> **Exercise input**
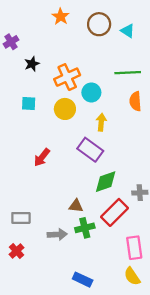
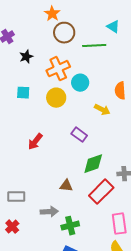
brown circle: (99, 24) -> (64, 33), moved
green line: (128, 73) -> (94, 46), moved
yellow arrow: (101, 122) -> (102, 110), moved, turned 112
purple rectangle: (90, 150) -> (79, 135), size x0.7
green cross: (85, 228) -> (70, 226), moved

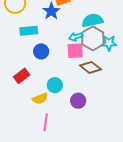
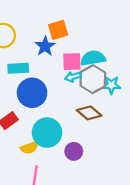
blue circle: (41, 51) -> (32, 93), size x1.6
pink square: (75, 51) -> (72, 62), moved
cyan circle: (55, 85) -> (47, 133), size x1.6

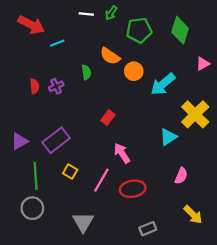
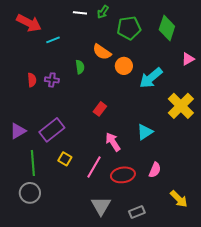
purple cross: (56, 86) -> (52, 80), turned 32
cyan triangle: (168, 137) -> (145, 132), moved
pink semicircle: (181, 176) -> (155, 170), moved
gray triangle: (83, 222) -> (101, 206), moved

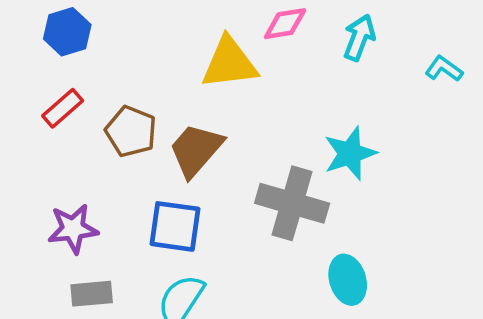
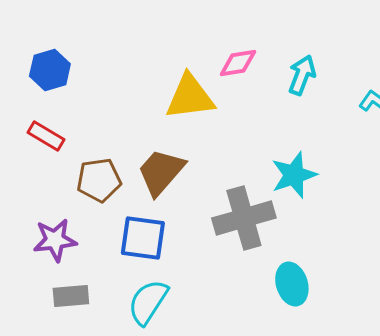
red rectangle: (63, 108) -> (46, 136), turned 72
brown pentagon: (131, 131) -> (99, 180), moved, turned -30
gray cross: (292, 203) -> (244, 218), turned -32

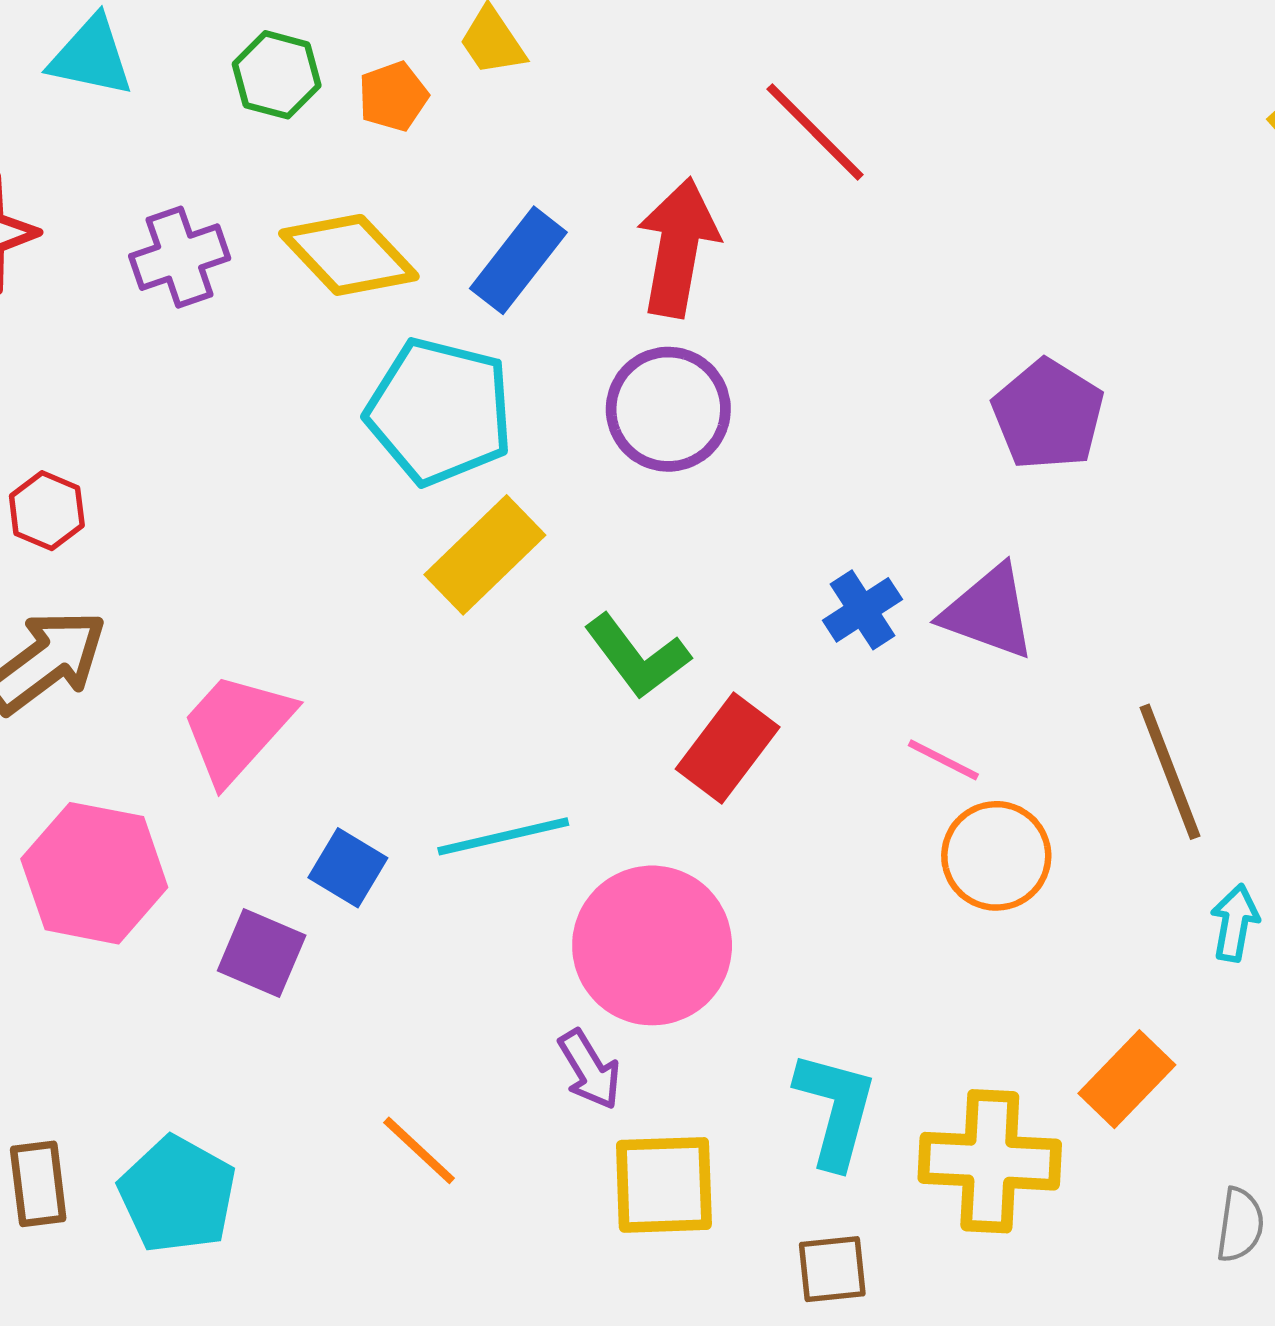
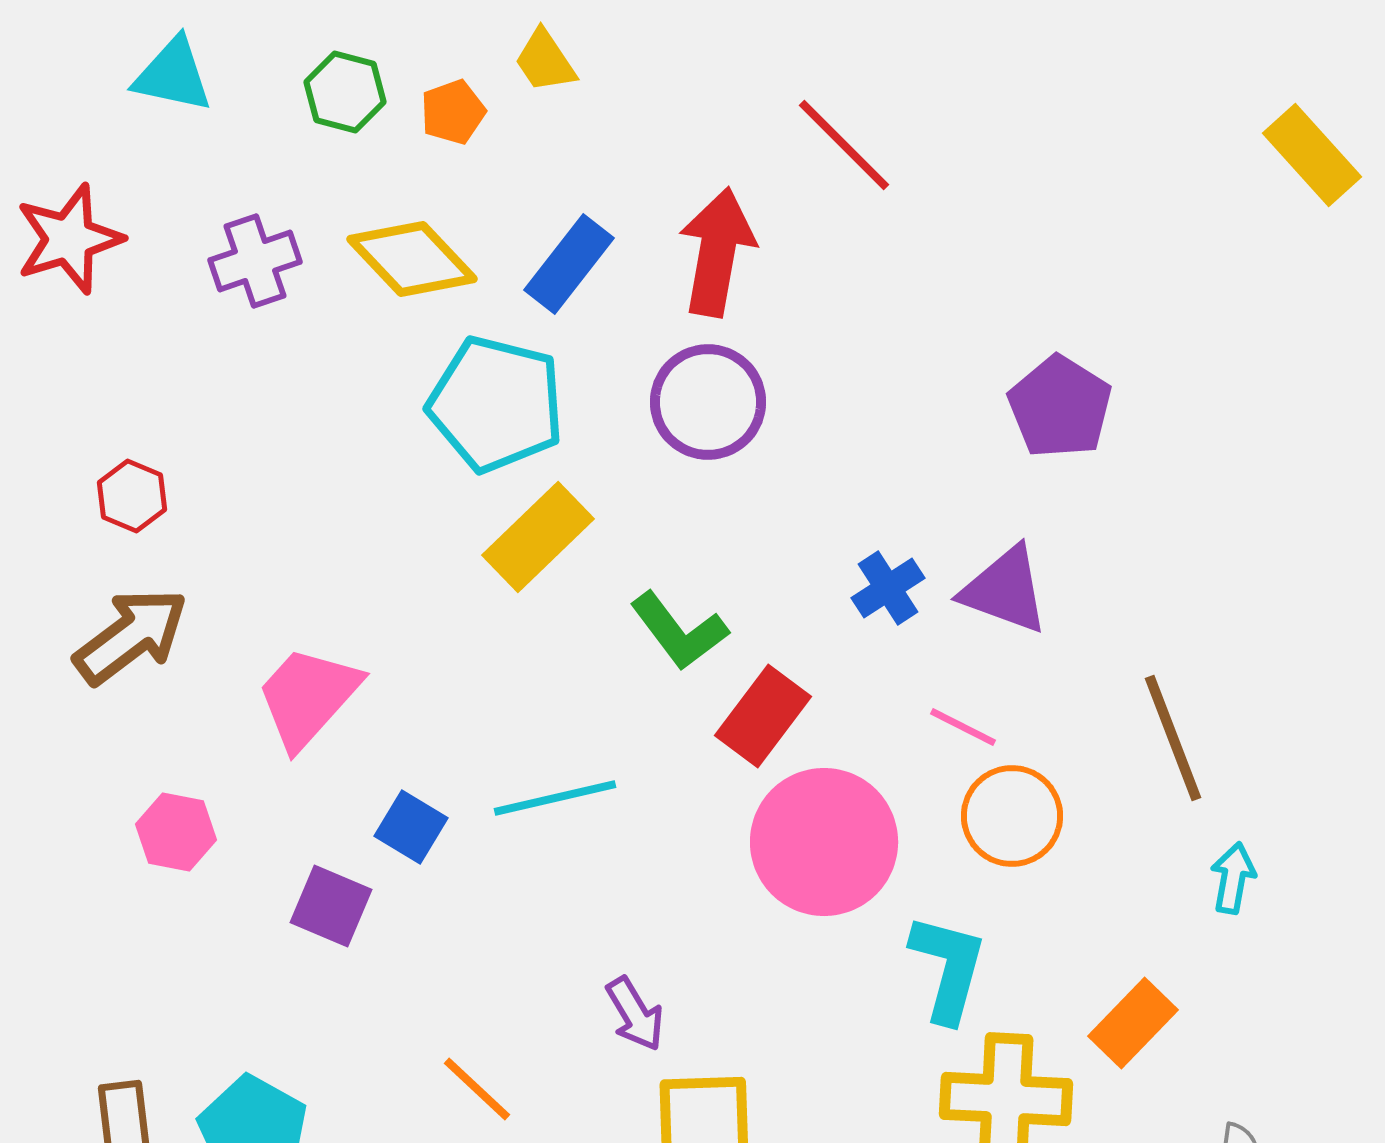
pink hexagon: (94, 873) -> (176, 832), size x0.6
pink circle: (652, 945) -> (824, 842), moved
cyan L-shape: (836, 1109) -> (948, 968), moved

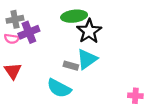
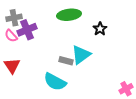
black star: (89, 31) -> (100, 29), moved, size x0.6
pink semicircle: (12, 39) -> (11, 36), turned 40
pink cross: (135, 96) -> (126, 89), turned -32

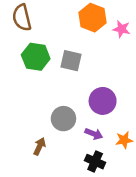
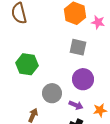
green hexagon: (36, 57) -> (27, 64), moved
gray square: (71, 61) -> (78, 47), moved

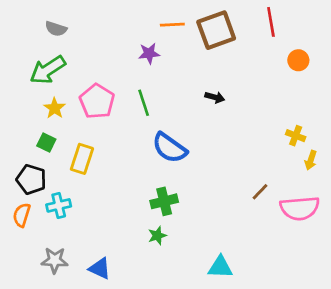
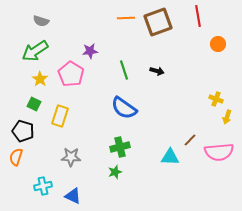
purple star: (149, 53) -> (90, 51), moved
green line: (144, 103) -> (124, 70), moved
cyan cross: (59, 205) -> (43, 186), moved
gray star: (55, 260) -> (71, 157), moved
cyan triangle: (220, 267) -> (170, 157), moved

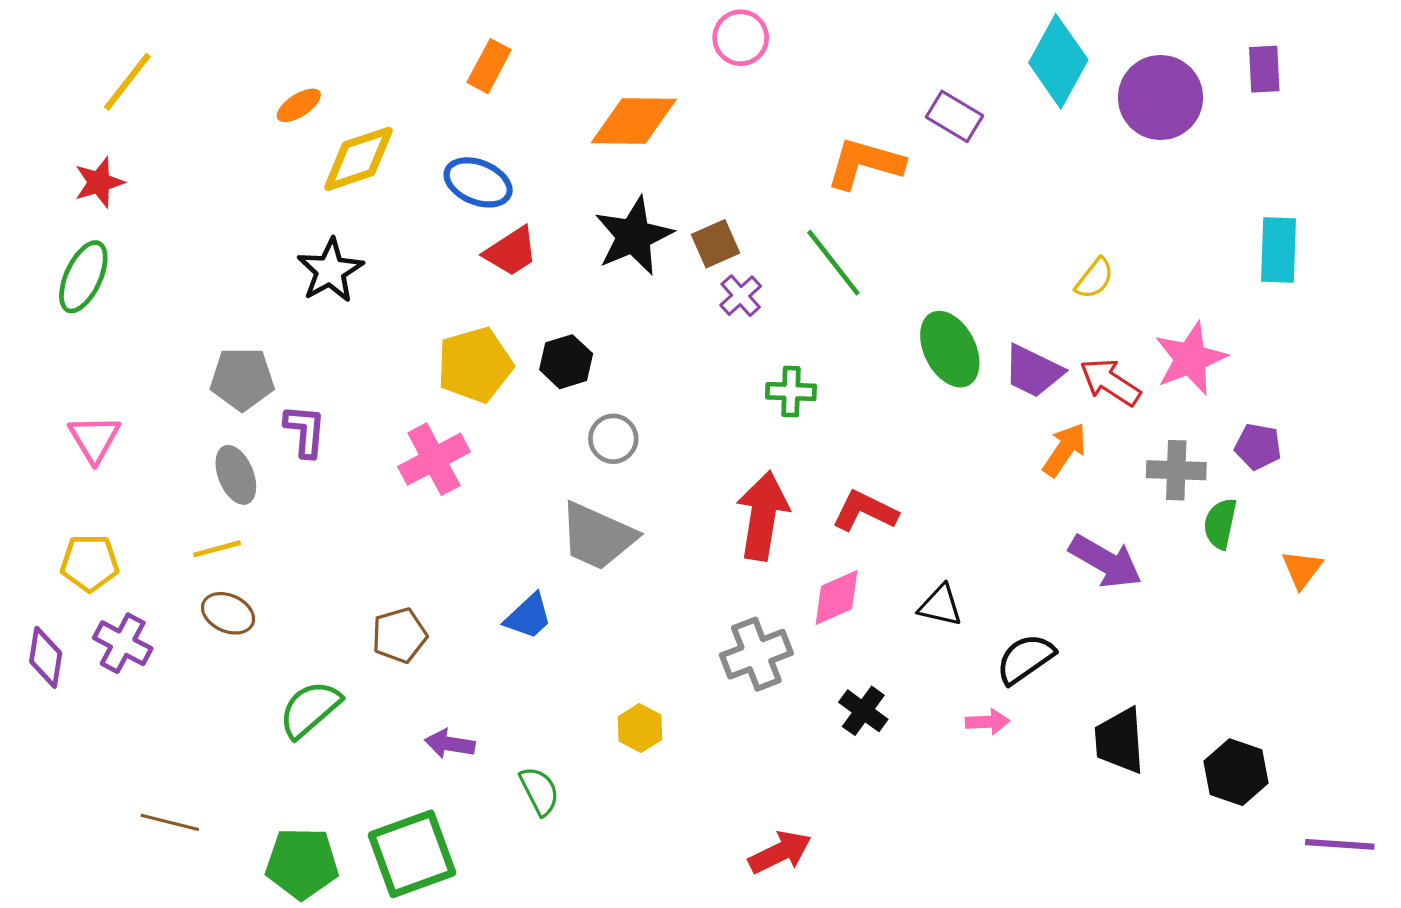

> **Activity**
Restate the data exactly, though only from the line that contains "purple star: (149, 53) -> (90, 51), moved" through its last line, both ends included and with the pictures left out.

> **Solved problem**
purple star: (149, 53) -> (90, 51), moved
green line: (144, 103) -> (124, 70), moved
cyan cross: (59, 205) -> (43, 186), moved
gray star: (55, 260) -> (71, 157), moved
cyan triangle: (220, 267) -> (170, 157), moved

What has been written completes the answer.